| INSTRUCTIONS FOR THE TASK |
From the line containing "pink duck [420,151,486,212]" down to the line containing "pink dumbbell [505,162,578,219]" in the records below, reproduce every line exactly, ends included, and omit all others.

| TASK MATERIAL |
▶
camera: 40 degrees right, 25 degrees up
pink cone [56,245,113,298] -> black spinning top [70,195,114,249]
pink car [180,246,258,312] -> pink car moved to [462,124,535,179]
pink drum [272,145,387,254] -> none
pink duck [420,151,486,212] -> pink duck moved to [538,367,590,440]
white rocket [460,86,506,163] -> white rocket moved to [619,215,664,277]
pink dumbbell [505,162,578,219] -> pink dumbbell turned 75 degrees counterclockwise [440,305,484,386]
◀
▶
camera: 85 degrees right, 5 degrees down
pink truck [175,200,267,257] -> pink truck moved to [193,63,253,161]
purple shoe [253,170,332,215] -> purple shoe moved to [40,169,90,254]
◀
| TASK RESPONSE |
pink duck [420,151,486,212] -> pink duck moved to [538,367,590,440]
white rocket [460,86,506,163] -> white rocket moved to [619,215,664,277]
pink dumbbell [505,162,578,219] -> pink dumbbell turned 75 degrees counterclockwise [440,305,484,386]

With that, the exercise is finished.